** Opening Given records block **

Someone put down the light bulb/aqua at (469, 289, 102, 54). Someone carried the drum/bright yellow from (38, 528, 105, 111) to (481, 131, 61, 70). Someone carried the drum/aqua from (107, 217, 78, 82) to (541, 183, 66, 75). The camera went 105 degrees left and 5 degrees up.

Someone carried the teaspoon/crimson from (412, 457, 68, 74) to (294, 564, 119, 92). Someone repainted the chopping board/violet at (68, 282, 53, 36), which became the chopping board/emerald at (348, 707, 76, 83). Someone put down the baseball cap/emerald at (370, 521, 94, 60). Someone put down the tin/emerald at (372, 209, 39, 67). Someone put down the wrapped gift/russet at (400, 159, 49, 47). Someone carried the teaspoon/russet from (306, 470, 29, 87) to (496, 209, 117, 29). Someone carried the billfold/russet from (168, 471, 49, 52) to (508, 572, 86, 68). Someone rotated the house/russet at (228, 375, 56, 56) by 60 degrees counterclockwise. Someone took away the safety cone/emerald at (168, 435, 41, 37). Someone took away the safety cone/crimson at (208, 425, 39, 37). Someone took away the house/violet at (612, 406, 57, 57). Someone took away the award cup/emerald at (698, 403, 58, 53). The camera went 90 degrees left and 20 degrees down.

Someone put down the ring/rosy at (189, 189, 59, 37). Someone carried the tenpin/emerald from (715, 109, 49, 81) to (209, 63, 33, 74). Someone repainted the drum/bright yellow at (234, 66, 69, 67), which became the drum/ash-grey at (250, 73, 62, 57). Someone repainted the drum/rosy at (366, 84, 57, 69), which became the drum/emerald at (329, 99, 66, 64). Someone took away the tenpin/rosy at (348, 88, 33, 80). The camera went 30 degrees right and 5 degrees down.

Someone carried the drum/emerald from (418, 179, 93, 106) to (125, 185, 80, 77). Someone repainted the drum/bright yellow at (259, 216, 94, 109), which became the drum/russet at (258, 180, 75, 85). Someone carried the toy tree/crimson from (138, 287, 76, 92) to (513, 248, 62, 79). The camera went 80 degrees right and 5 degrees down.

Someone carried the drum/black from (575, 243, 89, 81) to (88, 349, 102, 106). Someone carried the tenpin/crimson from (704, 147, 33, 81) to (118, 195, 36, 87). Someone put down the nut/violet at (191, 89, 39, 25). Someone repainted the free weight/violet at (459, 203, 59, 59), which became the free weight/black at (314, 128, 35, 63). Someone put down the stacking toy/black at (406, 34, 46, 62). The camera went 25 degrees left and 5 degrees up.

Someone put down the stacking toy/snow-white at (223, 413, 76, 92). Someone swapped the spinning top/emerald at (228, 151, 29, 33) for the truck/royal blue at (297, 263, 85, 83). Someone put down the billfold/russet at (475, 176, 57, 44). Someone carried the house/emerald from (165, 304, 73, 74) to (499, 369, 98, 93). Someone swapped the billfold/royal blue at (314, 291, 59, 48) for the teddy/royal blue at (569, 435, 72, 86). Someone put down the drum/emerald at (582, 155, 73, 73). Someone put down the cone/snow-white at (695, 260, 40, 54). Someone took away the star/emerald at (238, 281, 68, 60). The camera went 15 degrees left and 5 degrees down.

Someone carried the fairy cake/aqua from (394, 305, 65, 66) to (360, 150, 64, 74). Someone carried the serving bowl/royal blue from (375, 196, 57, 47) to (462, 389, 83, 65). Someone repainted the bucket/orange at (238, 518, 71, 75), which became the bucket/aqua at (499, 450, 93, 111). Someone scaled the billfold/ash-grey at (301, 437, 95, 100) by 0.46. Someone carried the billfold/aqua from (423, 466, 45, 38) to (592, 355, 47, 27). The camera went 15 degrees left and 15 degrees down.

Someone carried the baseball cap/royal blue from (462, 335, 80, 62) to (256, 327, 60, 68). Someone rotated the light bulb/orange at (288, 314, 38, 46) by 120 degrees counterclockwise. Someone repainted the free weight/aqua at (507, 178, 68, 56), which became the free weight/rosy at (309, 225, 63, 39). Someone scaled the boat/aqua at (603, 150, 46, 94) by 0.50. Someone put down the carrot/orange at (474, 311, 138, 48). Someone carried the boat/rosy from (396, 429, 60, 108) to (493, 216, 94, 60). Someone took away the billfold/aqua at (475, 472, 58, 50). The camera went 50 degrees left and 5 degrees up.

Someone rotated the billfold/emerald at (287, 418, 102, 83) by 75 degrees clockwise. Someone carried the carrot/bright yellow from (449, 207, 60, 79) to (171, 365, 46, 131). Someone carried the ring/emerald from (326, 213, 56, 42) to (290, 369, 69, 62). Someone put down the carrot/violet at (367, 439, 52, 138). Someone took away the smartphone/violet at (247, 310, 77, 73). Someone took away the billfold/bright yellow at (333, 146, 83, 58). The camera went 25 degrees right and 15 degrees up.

** Closing Given records block **

[What the task requires] Would you please copy out every line of the data exactly?

[Exercise output]
Someone put down the light bulb/aqua at (469, 289, 102, 54). Someone carried the drum/bright yellow from (38, 528, 105, 111) to (481, 131, 61, 70). Someone carried the drum/aqua from (107, 217, 78, 82) to (541, 183, 66, 75). The camera went 105 degrees left and 5 degrees up.

Someone carried the teaspoon/crimson from (412, 457, 68, 74) to (294, 564, 119, 92). Someone repainted the chopping board/violet at (68, 282, 53, 36), which became the chopping board/emerald at (348, 707, 76, 83). Someone put down the baseball cap/emerald at (370, 521, 94, 60). Someone put down the tin/emerald at (372, 209, 39, 67). Someone put down the wrapped gift/russet at (400, 159, 49, 47). Someone carried the teaspoon/russet from (306, 470, 29, 87) to (496, 209, 117, 29). Someone carried the billfold/russet from (168, 471, 49, 52) to (508, 572, 86, 68). Someone rotated the house/russet at (228, 375, 56, 56) by 60 degrees counterclockwise. Someone took away the safety cone/emerald at (168, 435, 41, 37). Someone took away the safety cone/crimson at (208, 425, 39, 37). Someone took away the house/violet at (612, 406, 57, 57). Someone took away the award cup/emerald at (698, 403, 58, 53). The camera went 90 degrees left and 20 degrees down.

Someone put down the ring/rosy at (189, 189, 59, 37). Someone carried the tenpin/emerald from (715, 109, 49, 81) to (209, 63, 33, 74). Someone repainted the drum/bright yellow at (234, 66, 69, 67), which became the drum/ash-grey at (250, 73, 62, 57). Someone repainted the drum/rosy at (366, 84, 57, 69), which became the drum/emerald at (329, 99, 66, 64). Someone took away the tenpin/rosy at (348, 88, 33, 80). The camera went 30 degrees right and 5 degrees down.

Someone carried the drum/emerald from (418, 179, 93, 106) to (125, 185, 80, 77). Someone repainted the drum/bright yellow at (259, 216, 94, 109), which became the drum/russet at (258, 180, 75, 85). Someone carried the toy tree/crimson from (138, 287, 76, 92) to (513, 248, 62, 79). The camera went 80 degrees right and 5 degrees down.

Someone carried the drum/black from (575, 243, 89, 81) to (88, 349, 102, 106). Someone carried the tenpin/crimson from (704, 147, 33, 81) to (118, 195, 36, 87). Someone put down the nut/violet at (191, 89, 39, 25). Someone repainted the free weight/violet at (459, 203, 59, 59), which became the free weight/black at (314, 128, 35, 63). Someone put down the stacking toy/black at (406, 34, 46, 62). The camera went 25 degrees left and 5 degrees up.

Someone put down the stacking toy/snow-white at (223, 413, 76, 92). Someone swapped the spinning top/emerald at (228, 151, 29, 33) for the truck/royal blue at (297, 263, 85, 83). Someone put down the billfold/russet at (475, 176, 57, 44). Someone carried the house/emerald from (165, 304, 73, 74) to (499, 369, 98, 93). Someone swapped the billfold/royal blue at (314, 291, 59, 48) for the teddy/royal blue at (569, 435, 72, 86). Someone put down the drum/emerald at (582, 155, 73, 73). Someone put down the cone/snow-white at (695, 260, 40, 54). Someone took away the star/emerald at (238, 281, 68, 60). The camera went 15 degrees left and 5 degrees down.

Someone carried the fairy cake/aqua from (394, 305, 65, 66) to (360, 150, 64, 74). Someone carried the serving bowl/royal blue from (375, 196, 57, 47) to (462, 389, 83, 65). Someone repainted the bucket/orange at (238, 518, 71, 75), which became the bucket/aqua at (499, 450, 93, 111). Someone scaled the billfold/ash-grey at (301, 437, 95, 100) by 0.46. Someone carried the billfold/aqua from (423, 466, 45, 38) to (592, 355, 47, 27). The camera went 15 degrees left and 15 degrees down.

Someone carried the baseball cap/royal blue from (462, 335, 80, 62) to (256, 327, 60, 68). Someone rotated the light bulb/orange at (288, 314, 38, 46) by 120 degrees counterclockwise. Someone repainted the free weight/aqua at (507, 178, 68, 56), which became the free weight/rosy at (309, 225, 63, 39). Someone scaled the boat/aqua at (603, 150, 46, 94) by 0.50. Someone put down the carrot/orange at (474, 311, 138, 48). Someone carried the boat/rosy from (396, 429, 60, 108) to (493, 216, 94, 60). Someone took away the billfold/aqua at (475, 472, 58, 50). The camera went 50 degrees left and 5 degrees up.

Someone rotated the billfold/emerald at (287, 418, 102, 83) by 75 degrees clockwise. Someone carried the carrot/bright yellow from (449, 207, 60, 79) to (171, 365, 46, 131). Someone carried the ring/emerald from (326, 213, 56, 42) to (290, 369, 69, 62). Someone put down the carrot/violet at (367, 439, 52, 138). Someone took away the smartphone/violet at (247, 310, 77, 73). Someone took away the billfold/bright yellow at (333, 146, 83, 58). The camera went 25 degrees right and 15 degrees up.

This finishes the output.